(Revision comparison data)

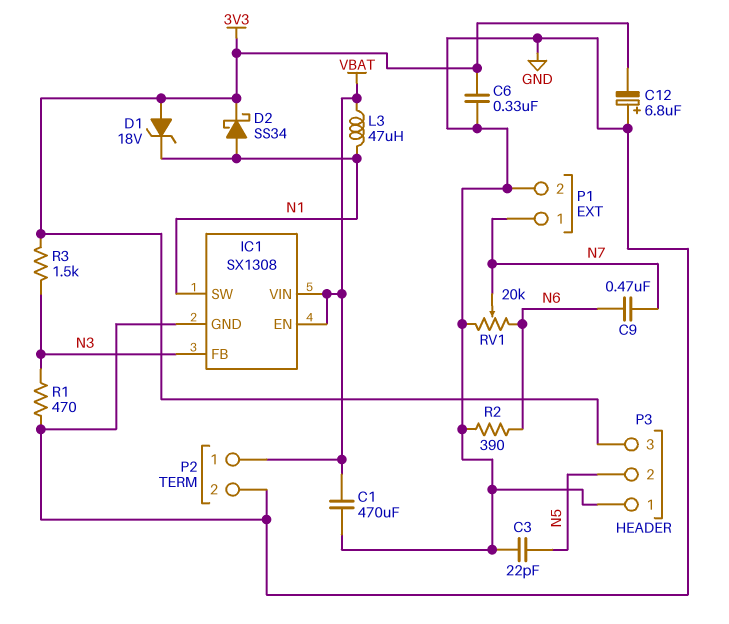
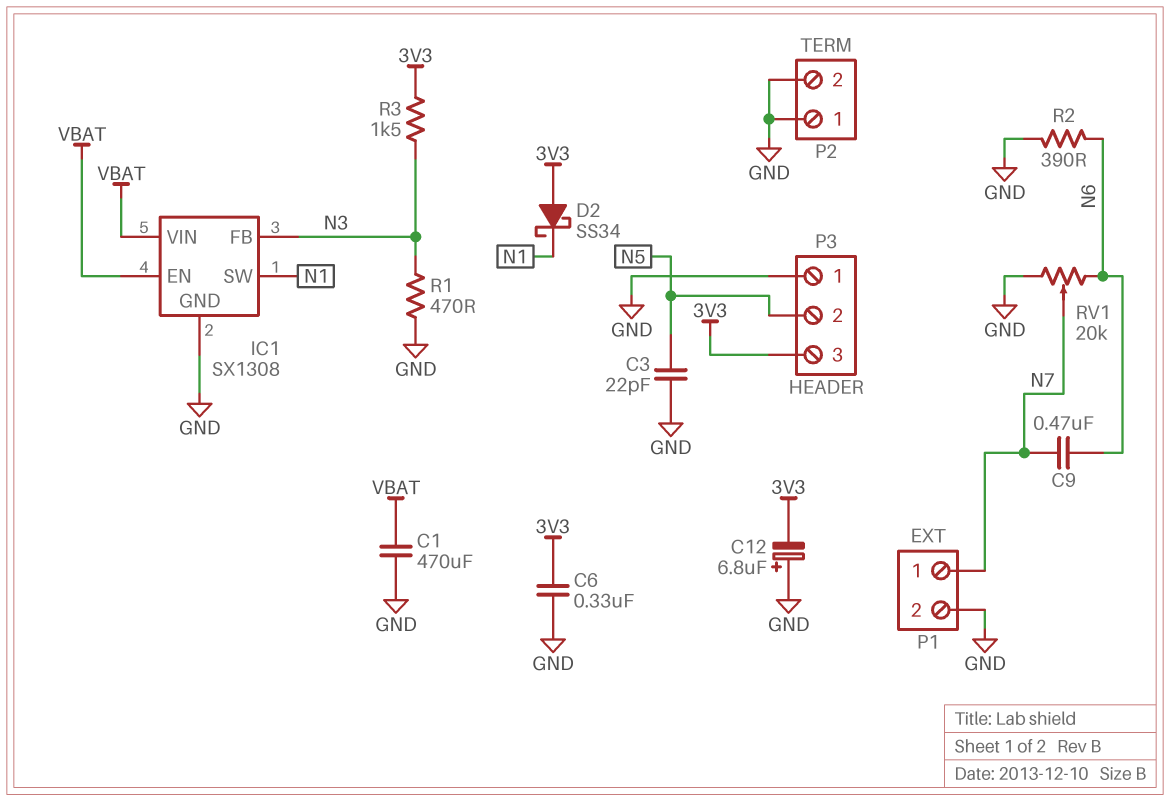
D1: zener 18V (A 3V3, K N1) -> none
D2: schottky SS34 (A N1, K 3V3) -> schottky SS34 (A 3V3, K N1)
L3: 47uH (N1, VBAT) -> none
P2 pin 1: VBAT -> GND

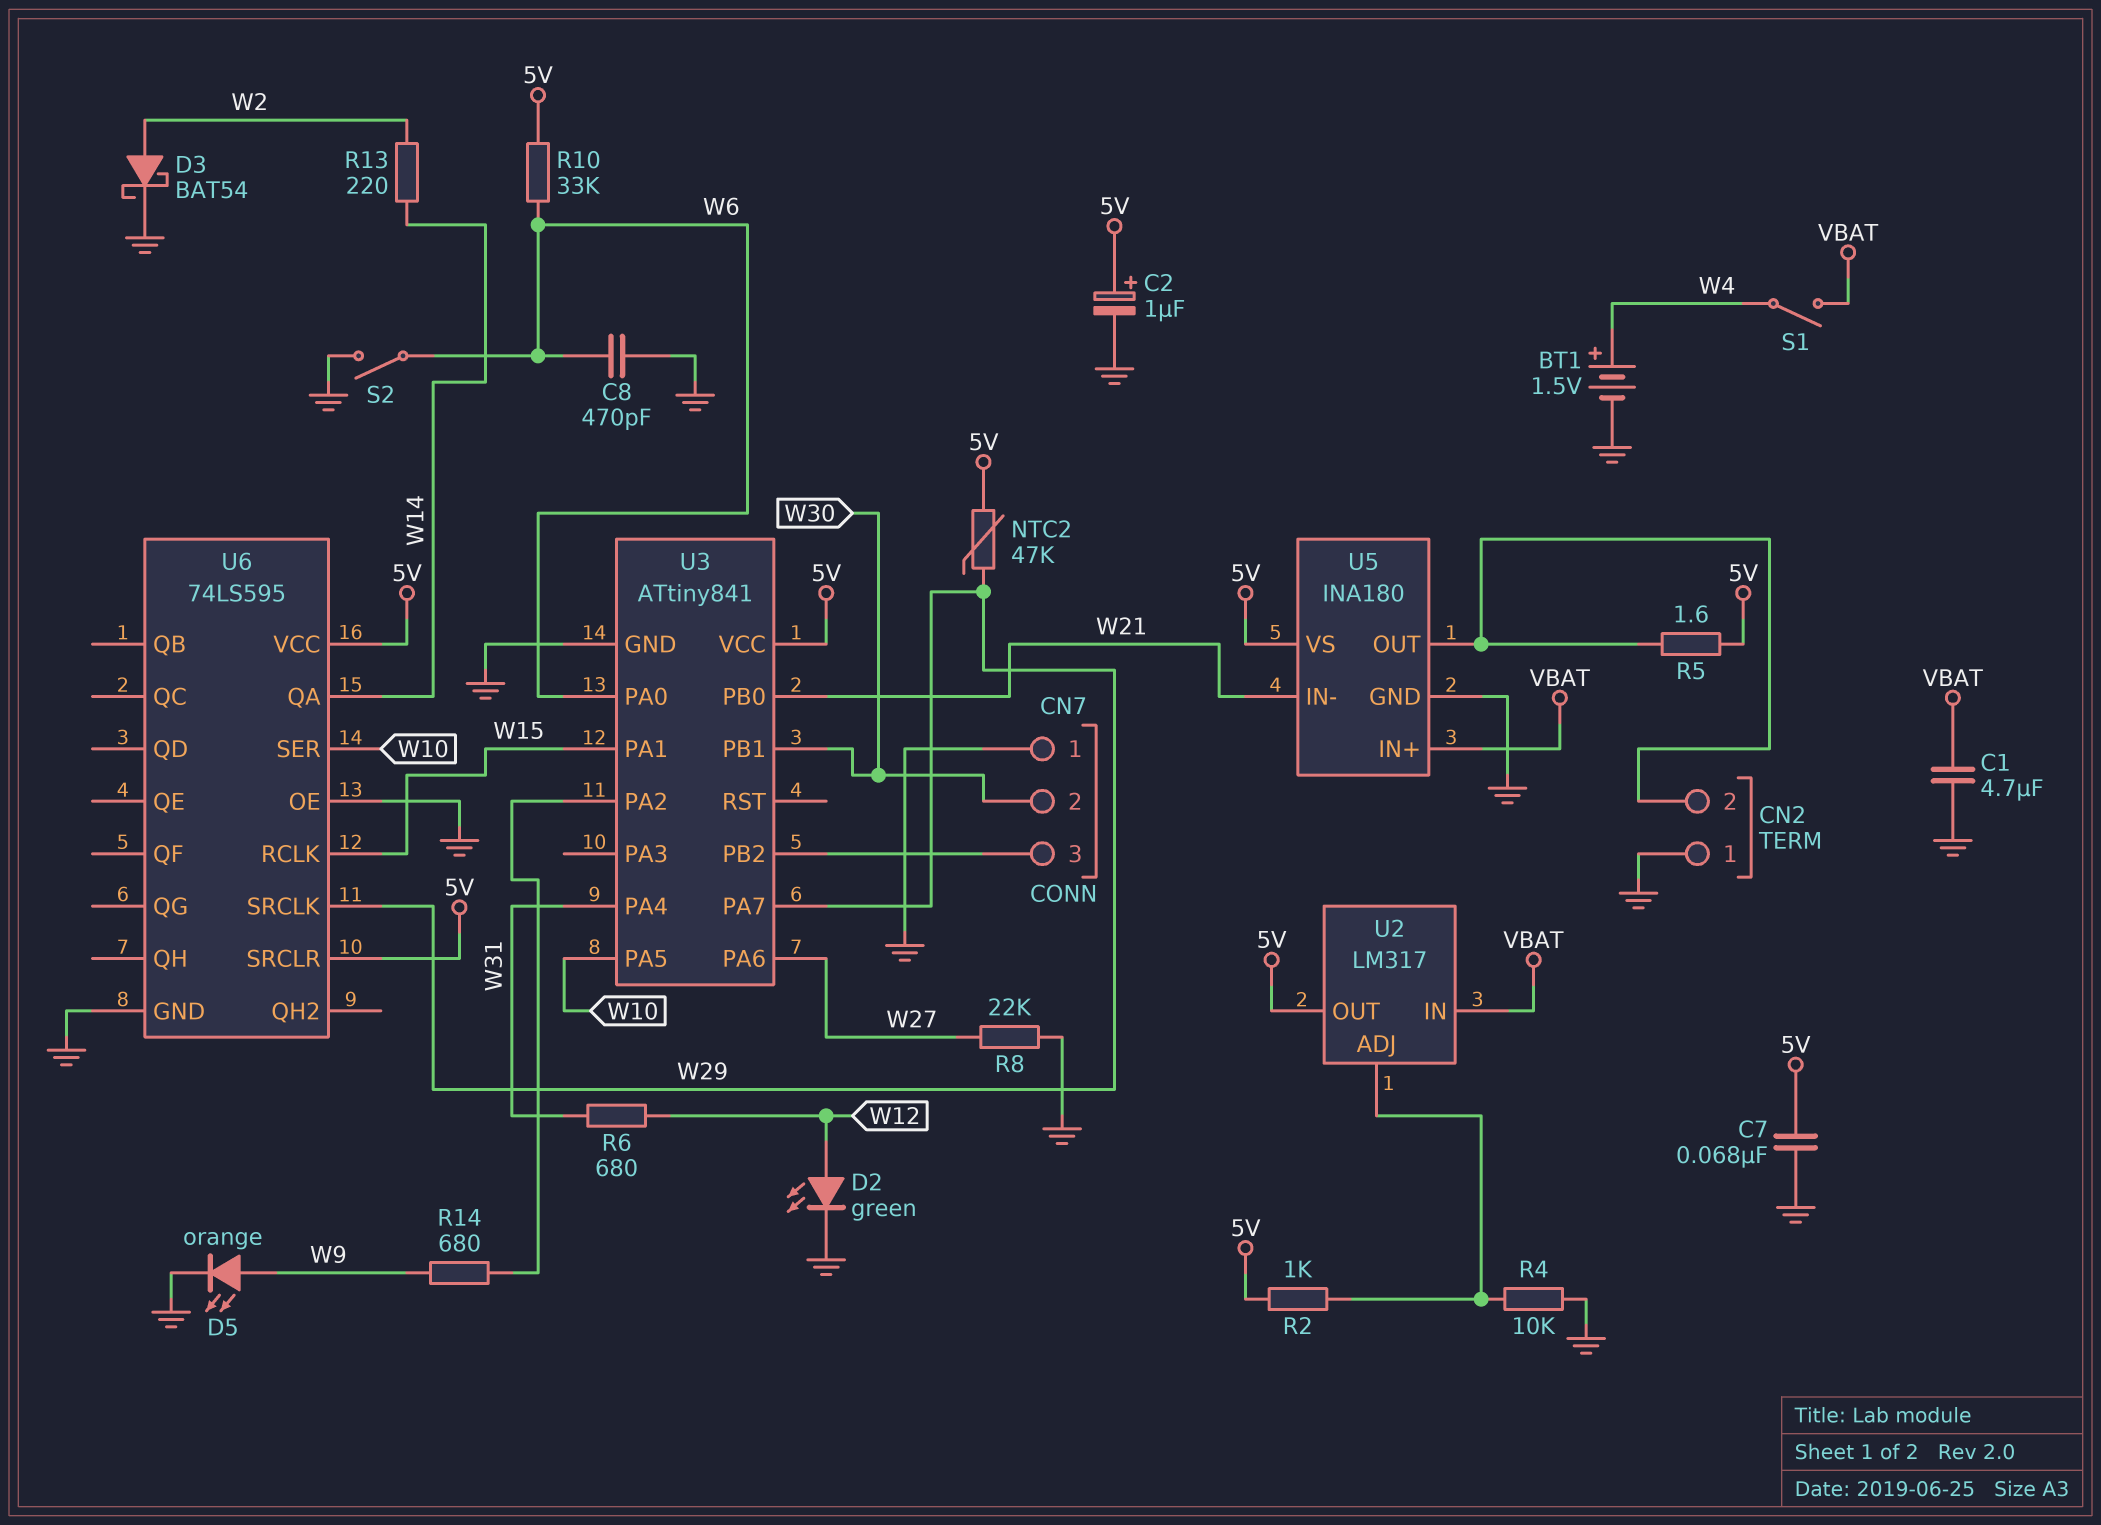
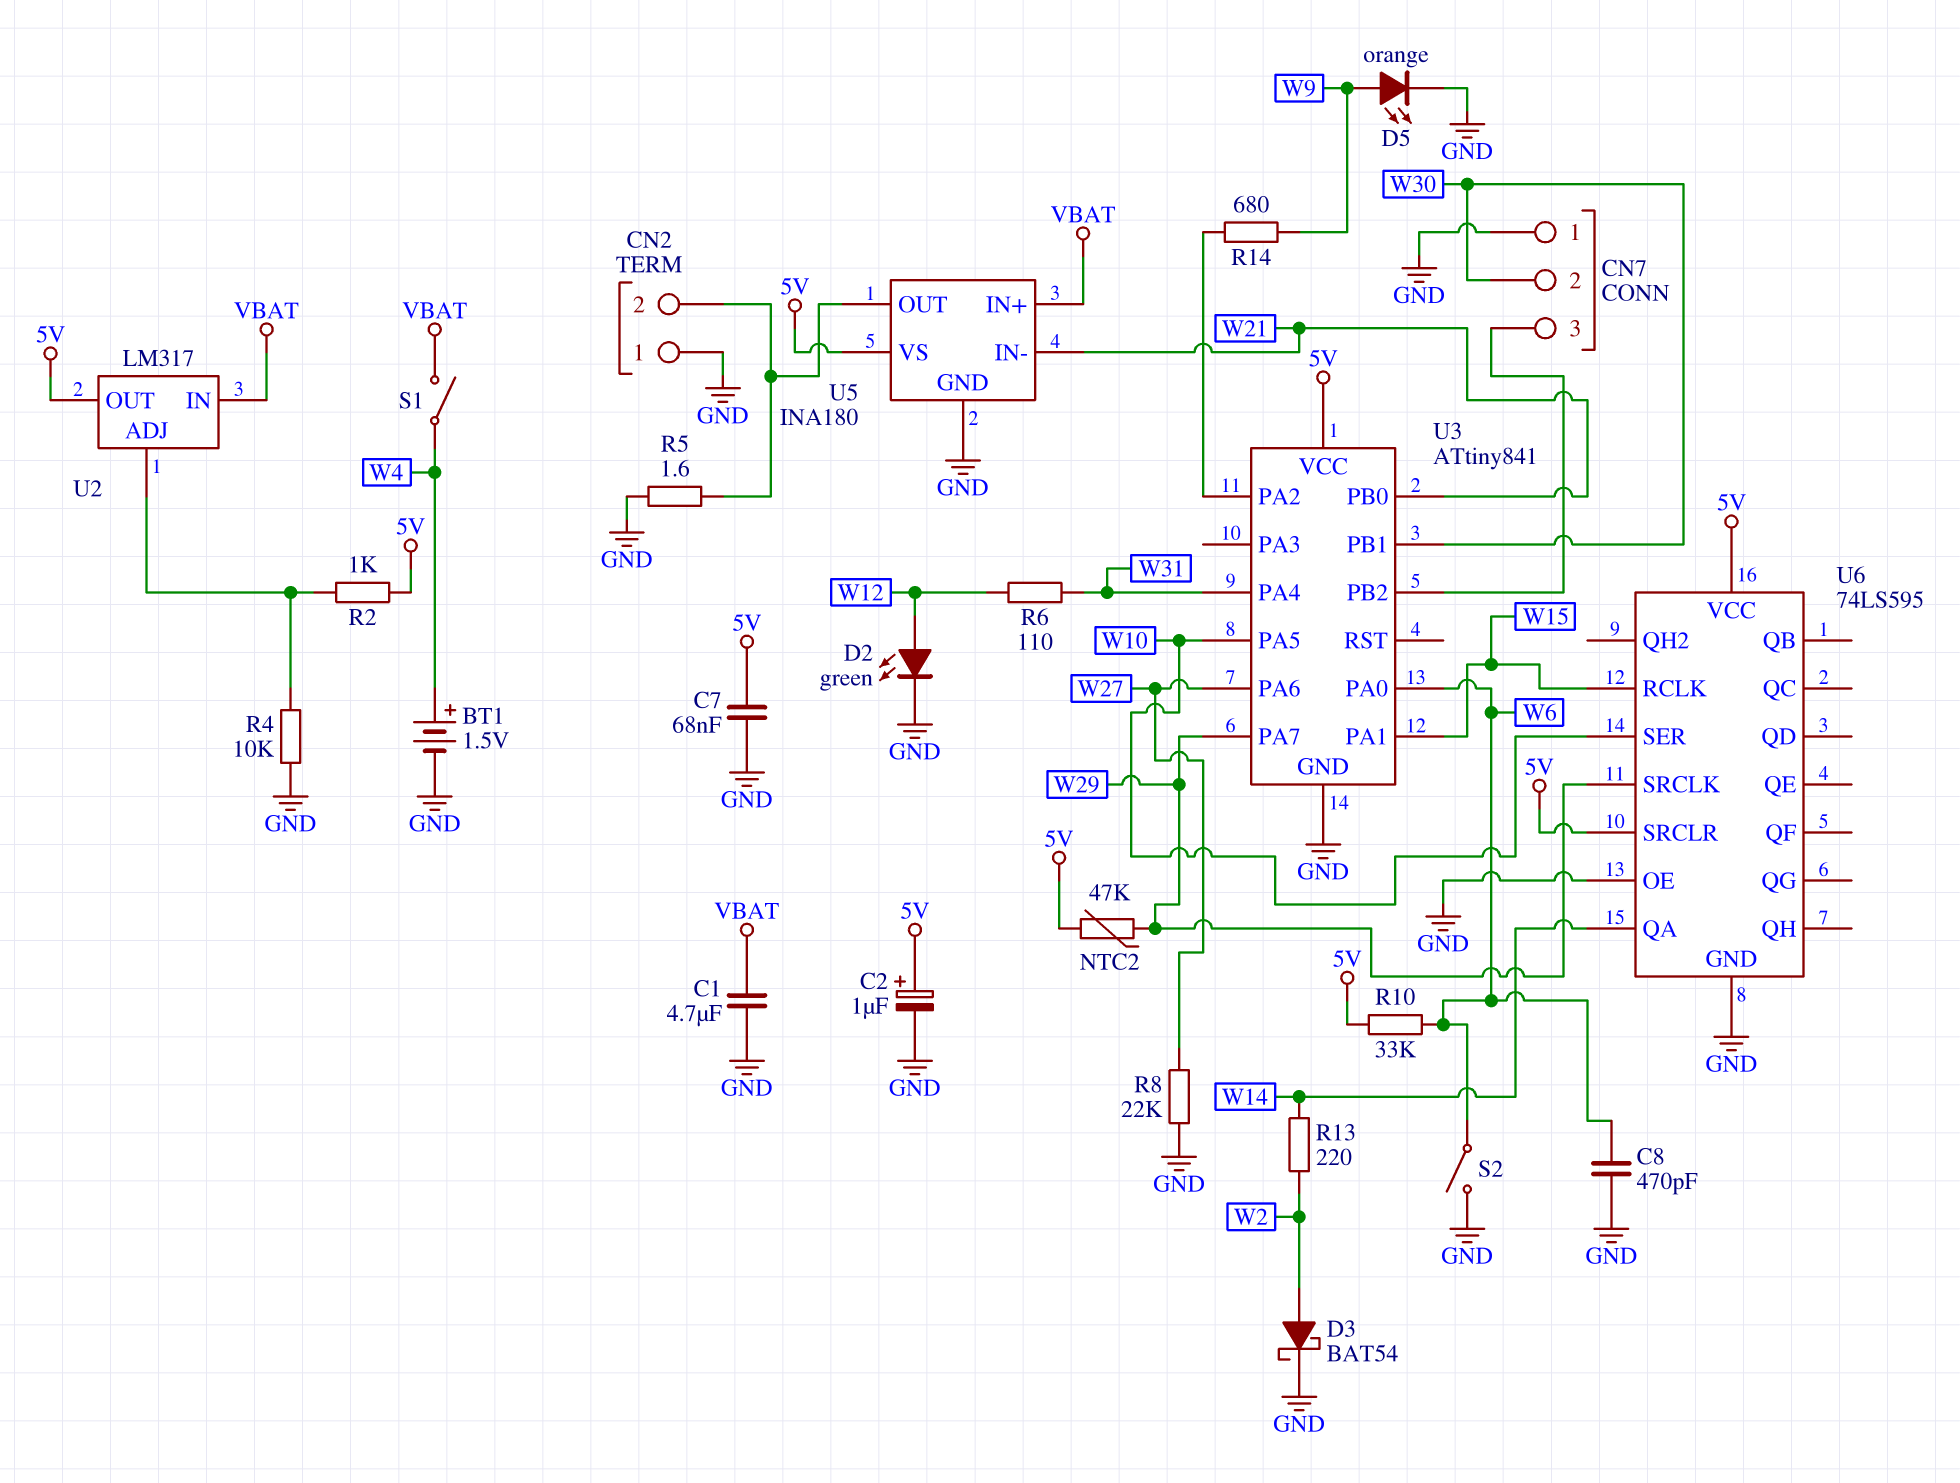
R5: 1.6 (5V, CN2/2) -> 1.6 (CN2/2, GND)
R6: 680 (W12, W31) -> 110 (W12, W31)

→ **Instructions to follow**
The lines from the one containing "L3: 47uH (N1, VBAT) -> none" through the last line of the records are what you should copy, word for word and nothing else, with pictures left out.

→ **Solution to this task**
L3: 47uH (N1, VBAT) -> none
P2 pin 1: VBAT -> GND

R5: 1.6 (5V, CN2/2) -> 1.6 (CN2/2, GND)
R6: 680 (W12, W31) -> 110 (W12, W31)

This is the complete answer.